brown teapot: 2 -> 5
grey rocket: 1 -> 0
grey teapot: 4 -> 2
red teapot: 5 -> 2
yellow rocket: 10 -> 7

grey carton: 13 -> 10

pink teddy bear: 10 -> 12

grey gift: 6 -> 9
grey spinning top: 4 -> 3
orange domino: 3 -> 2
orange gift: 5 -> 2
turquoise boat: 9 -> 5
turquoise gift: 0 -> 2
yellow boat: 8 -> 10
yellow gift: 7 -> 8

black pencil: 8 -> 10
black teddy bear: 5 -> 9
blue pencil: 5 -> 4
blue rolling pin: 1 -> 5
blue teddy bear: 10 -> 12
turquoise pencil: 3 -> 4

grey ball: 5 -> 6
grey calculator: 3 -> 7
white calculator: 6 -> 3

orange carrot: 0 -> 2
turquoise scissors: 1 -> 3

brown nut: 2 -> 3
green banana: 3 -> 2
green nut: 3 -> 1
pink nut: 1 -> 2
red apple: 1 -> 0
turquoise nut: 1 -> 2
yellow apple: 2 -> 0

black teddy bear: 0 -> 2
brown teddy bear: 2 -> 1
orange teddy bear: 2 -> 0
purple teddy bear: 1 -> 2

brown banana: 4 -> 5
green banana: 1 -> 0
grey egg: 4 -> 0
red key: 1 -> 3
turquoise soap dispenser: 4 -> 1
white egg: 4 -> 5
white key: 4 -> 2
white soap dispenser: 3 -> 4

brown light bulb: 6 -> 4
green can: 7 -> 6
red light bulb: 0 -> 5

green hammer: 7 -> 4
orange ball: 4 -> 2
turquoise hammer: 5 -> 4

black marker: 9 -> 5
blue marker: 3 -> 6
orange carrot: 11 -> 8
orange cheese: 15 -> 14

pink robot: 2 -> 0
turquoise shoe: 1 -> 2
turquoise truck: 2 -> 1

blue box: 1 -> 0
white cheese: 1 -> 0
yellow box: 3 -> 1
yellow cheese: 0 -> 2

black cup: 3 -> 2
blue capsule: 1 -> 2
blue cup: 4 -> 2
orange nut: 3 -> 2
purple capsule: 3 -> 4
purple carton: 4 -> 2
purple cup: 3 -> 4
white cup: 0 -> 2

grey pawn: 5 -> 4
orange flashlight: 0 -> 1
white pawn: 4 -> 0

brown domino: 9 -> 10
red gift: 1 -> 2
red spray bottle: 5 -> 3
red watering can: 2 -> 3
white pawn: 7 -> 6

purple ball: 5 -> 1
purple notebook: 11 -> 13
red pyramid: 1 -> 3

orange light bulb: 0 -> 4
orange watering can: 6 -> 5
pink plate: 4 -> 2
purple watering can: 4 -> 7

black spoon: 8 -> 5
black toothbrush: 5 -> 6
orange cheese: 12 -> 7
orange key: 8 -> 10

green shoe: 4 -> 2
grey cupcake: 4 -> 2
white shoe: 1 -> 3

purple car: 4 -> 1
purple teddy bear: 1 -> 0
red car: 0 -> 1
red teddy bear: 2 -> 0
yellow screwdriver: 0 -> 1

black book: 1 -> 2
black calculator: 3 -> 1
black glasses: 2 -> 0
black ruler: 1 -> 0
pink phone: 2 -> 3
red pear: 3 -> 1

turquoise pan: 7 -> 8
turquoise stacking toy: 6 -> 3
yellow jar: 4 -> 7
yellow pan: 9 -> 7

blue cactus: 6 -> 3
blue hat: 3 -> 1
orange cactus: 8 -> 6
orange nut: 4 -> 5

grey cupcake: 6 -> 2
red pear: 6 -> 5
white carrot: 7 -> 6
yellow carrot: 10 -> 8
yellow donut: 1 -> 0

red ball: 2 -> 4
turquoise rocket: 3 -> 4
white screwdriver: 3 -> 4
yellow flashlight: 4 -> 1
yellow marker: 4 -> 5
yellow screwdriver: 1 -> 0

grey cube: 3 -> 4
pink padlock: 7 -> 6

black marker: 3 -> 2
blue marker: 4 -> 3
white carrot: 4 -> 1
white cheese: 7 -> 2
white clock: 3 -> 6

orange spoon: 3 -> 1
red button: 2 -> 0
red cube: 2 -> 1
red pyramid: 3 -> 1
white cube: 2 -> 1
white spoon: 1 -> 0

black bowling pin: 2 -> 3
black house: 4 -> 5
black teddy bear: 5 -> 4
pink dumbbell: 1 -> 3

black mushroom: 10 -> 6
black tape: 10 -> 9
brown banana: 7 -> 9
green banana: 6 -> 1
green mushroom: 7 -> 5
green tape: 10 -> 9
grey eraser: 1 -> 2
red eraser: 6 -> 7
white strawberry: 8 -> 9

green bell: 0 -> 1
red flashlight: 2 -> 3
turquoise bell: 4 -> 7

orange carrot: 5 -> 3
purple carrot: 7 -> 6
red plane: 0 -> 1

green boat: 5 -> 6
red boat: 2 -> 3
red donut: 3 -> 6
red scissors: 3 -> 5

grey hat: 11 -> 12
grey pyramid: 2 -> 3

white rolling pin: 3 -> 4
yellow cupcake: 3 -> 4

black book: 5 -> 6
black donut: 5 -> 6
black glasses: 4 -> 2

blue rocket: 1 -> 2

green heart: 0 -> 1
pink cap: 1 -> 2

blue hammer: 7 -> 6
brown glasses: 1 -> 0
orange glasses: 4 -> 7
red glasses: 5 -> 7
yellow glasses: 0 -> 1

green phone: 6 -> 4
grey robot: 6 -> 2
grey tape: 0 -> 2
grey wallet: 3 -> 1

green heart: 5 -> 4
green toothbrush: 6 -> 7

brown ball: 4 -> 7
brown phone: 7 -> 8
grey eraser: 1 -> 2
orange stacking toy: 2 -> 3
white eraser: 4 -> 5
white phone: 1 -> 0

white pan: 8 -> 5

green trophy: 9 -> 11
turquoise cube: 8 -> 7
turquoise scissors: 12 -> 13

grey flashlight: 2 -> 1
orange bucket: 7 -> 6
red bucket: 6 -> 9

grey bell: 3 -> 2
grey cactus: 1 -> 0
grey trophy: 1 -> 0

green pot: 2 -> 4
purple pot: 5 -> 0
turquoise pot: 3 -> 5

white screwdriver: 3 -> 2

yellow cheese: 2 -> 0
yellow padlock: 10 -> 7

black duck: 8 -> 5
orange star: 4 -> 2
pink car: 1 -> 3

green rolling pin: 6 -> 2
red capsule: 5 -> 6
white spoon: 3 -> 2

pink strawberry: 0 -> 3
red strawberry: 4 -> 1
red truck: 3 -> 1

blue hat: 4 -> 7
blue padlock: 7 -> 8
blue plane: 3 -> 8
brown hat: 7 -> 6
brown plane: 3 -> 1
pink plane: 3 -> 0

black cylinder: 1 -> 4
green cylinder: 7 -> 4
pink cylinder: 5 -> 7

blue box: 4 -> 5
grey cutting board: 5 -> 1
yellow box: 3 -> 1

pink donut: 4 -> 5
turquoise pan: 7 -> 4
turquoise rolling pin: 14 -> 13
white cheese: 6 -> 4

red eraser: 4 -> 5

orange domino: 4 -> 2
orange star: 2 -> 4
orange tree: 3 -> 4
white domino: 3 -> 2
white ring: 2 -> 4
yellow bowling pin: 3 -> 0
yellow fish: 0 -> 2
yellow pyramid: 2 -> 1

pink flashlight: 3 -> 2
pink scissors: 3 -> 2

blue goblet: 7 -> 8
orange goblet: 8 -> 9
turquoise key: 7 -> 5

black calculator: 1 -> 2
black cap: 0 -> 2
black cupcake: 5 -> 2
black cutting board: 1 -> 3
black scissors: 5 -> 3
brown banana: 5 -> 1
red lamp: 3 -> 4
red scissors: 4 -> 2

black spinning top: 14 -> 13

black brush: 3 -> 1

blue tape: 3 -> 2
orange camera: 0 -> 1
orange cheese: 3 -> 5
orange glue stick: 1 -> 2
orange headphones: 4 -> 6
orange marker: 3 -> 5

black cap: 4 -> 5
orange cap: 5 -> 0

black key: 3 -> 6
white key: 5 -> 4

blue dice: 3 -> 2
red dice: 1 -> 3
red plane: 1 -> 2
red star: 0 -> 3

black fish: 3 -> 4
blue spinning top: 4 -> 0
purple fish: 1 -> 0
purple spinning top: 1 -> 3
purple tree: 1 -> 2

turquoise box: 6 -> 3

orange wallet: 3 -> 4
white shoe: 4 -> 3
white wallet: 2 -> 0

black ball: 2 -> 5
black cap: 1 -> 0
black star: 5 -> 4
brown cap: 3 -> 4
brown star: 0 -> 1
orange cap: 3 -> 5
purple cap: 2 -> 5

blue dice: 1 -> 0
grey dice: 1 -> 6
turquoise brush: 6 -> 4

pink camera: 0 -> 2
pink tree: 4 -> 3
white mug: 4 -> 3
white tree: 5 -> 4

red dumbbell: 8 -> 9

^^^^^^^^^^^^^^^^

Your objective: Among the records above, extract exactly the lines from the line with "blue box: 1 -> 0" to the line with "blue hat: 3 -> 1", both lines included, and leave out the rest.

Task solution:
blue box: 1 -> 0
white cheese: 1 -> 0
yellow box: 3 -> 1
yellow cheese: 0 -> 2

black cup: 3 -> 2
blue capsule: 1 -> 2
blue cup: 4 -> 2
orange nut: 3 -> 2
purple capsule: 3 -> 4
purple carton: 4 -> 2
purple cup: 3 -> 4
white cup: 0 -> 2

grey pawn: 5 -> 4
orange flashlight: 0 -> 1
white pawn: 4 -> 0

brown domino: 9 -> 10
red gift: 1 -> 2
red spray bottle: 5 -> 3
red watering can: 2 -> 3
white pawn: 7 -> 6

purple ball: 5 -> 1
purple notebook: 11 -> 13
red pyramid: 1 -> 3

orange light bulb: 0 -> 4
orange watering can: 6 -> 5
pink plate: 4 -> 2
purple watering can: 4 -> 7

black spoon: 8 -> 5
black toothbrush: 5 -> 6
orange cheese: 12 -> 7
orange key: 8 -> 10

green shoe: 4 -> 2
grey cupcake: 4 -> 2
white shoe: 1 -> 3

purple car: 4 -> 1
purple teddy bear: 1 -> 0
red car: 0 -> 1
red teddy bear: 2 -> 0
yellow screwdriver: 0 -> 1

black book: 1 -> 2
black calculator: 3 -> 1
black glasses: 2 -> 0
black ruler: 1 -> 0
pink phone: 2 -> 3
red pear: 3 -> 1

turquoise pan: 7 -> 8
turquoise stacking toy: 6 -> 3
yellow jar: 4 -> 7
yellow pan: 9 -> 7

blue cactus: 6 -> 3
blue hat: 3 -> 1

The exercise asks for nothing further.